**PROBLEM:**
Would you please output the lines of the data below from the one containing "none -> brown 1x1 plate [506,156,576,215]" to the end, exactly and with nothing added?

=== DATA FOR ANALYSIS ===

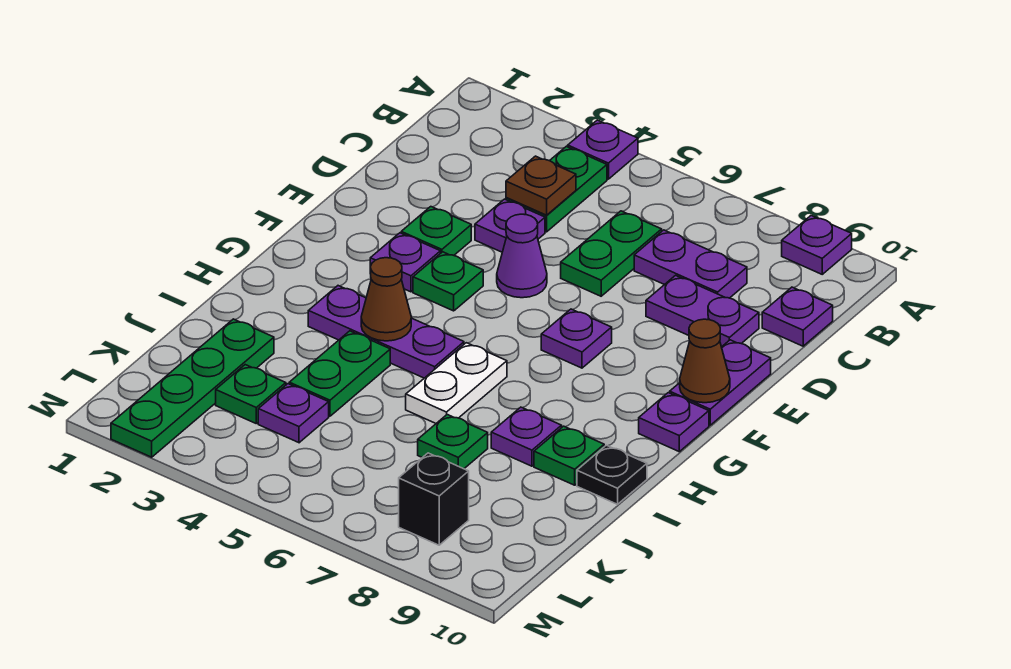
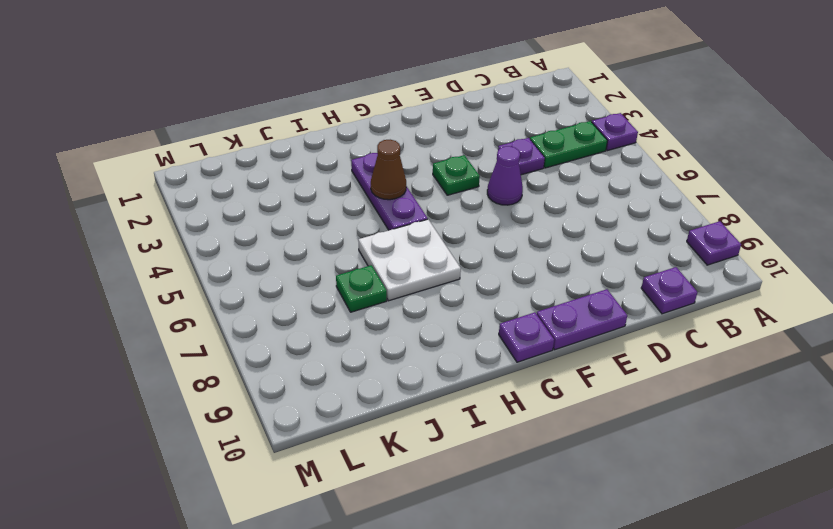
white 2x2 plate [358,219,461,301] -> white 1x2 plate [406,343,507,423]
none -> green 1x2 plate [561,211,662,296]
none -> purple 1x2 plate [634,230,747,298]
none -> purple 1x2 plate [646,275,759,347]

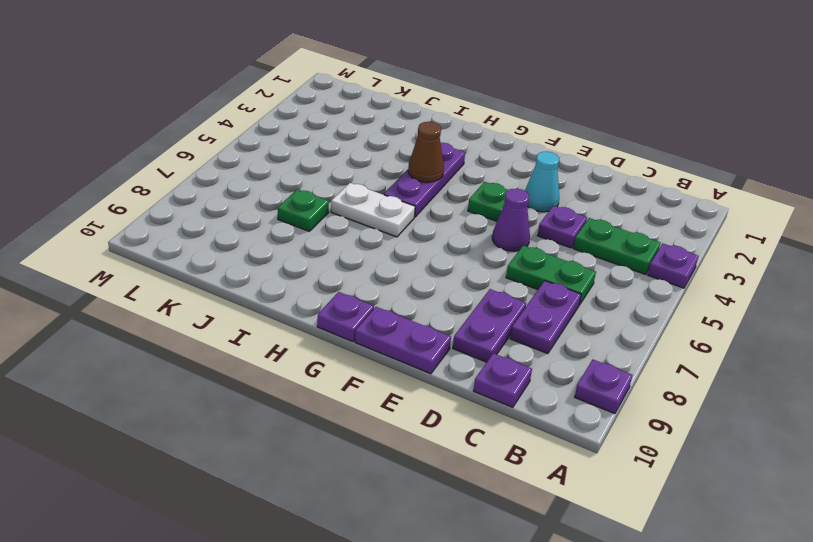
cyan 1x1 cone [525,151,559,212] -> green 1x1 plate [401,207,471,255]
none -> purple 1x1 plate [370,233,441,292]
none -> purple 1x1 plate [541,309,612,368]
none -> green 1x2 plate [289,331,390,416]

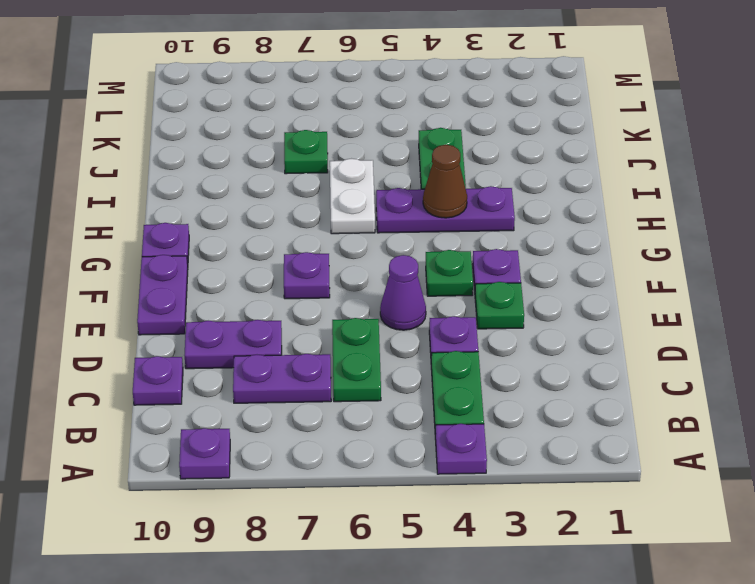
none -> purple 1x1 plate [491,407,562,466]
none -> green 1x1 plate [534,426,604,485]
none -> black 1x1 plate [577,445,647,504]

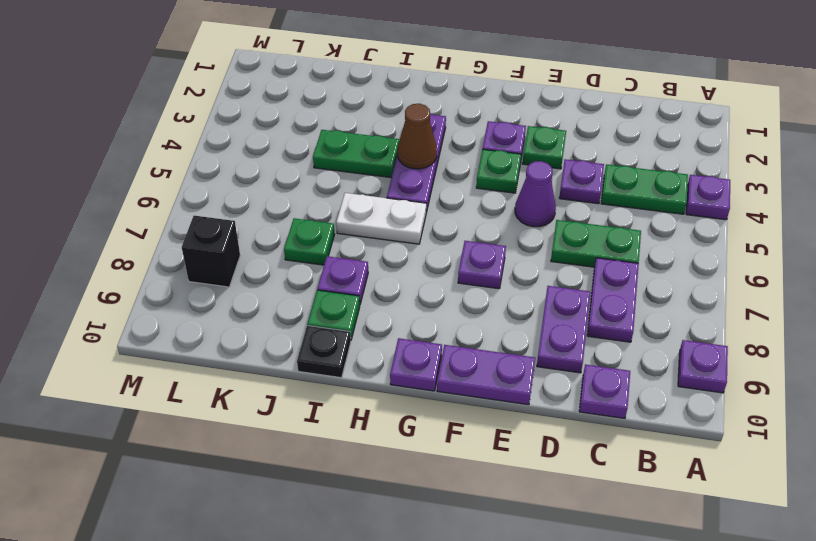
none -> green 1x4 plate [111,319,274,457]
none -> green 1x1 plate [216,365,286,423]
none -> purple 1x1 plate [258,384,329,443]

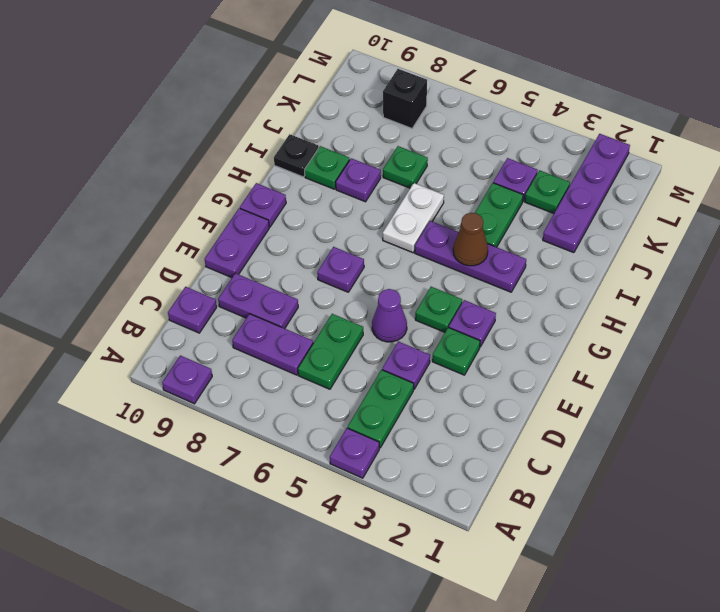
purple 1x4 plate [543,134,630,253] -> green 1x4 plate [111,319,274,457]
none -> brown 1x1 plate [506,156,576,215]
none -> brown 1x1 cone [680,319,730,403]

===

**ANSWER SPACE:**
none -> brown 1x1 plate [506,156,576,215]
none -> brown 1x1 cone [680,319,730,403]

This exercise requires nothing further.